** Opening MATERIALS PROVIDED block **

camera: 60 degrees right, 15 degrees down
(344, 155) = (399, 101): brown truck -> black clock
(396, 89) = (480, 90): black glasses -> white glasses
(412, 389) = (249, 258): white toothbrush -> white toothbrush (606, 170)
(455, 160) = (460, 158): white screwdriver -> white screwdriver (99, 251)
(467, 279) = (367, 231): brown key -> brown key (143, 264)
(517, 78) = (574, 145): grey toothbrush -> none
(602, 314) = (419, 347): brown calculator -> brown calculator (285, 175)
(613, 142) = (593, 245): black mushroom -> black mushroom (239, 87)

** Closing MATERIALS PROVIDED block **
** Opening MATERIALS PROVIDED block **

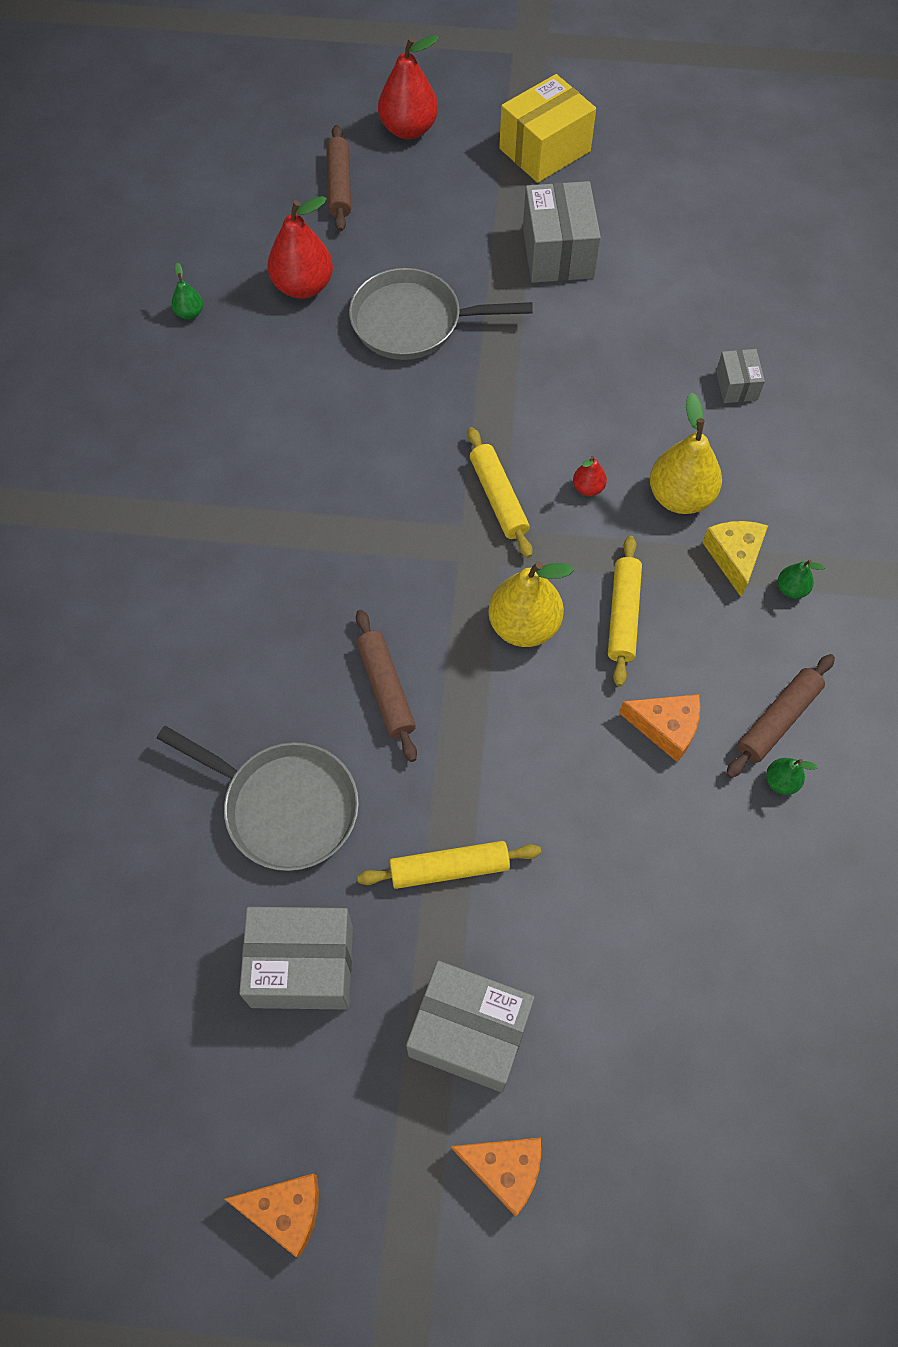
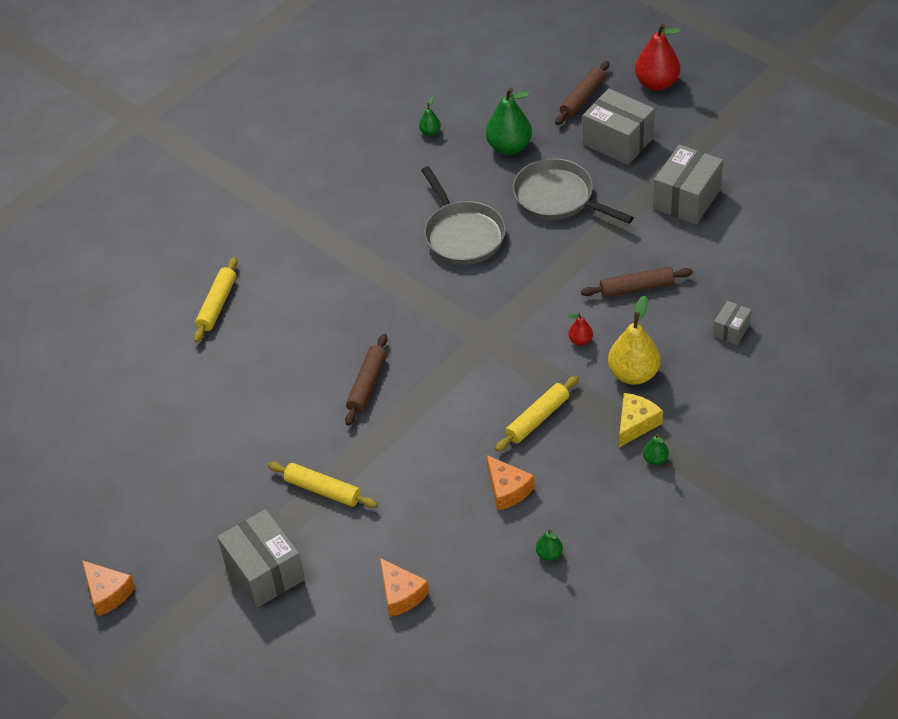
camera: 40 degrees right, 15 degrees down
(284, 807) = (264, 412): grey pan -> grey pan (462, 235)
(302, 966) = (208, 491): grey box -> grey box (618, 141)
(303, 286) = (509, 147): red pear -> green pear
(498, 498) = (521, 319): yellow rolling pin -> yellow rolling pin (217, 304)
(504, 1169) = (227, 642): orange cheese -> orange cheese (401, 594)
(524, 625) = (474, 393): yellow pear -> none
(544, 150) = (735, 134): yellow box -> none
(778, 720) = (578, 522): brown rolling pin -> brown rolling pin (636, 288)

** Closing MATERIALS PROVIDED block **

TASK REQUIREMENTS: Pick each line holding the word "toothbrush" out of the data and copy it.

ANSWER SECTION:
(412, 389) = (249, 258): white toothbrush -> white toothbrush (606, 170)
(517, 78) = (574, 145): grey toothbrush -> none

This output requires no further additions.